(Stored data entries)
━━━━━━━━━━

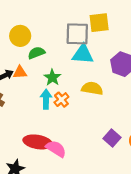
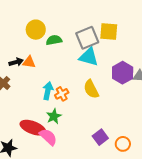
gray square: (77, 34) -> (87, 38), turned -35
green semicircle: (36, 53) -> (54, 40), moved
green star: (52, 77) -> (54, 116), moved
yellow semicircle: (92, 88) -> (91, 89), turned -138

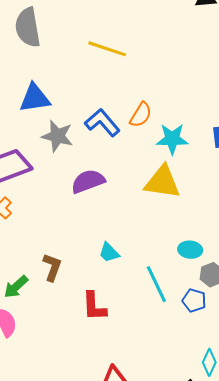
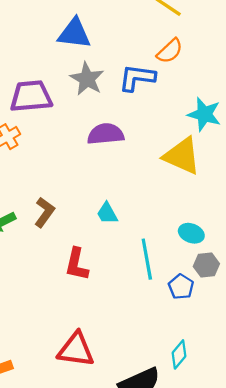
orange semicircle: (141, 115) -> (170, 51), moved
blue L-shape: (102, 123) -> (137, 78), turned -57

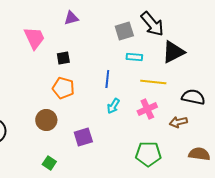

━━━━━━━━━━

Work to be completed
Whenever the string "moved" shows up in a line above, copy that line.

Task result
green semicircle: (36, 53) -> (54, 40), moved
green star: (52, 77) -> (54, 116), moved
orange semicircle: (141, 115) -> (170, 51), moved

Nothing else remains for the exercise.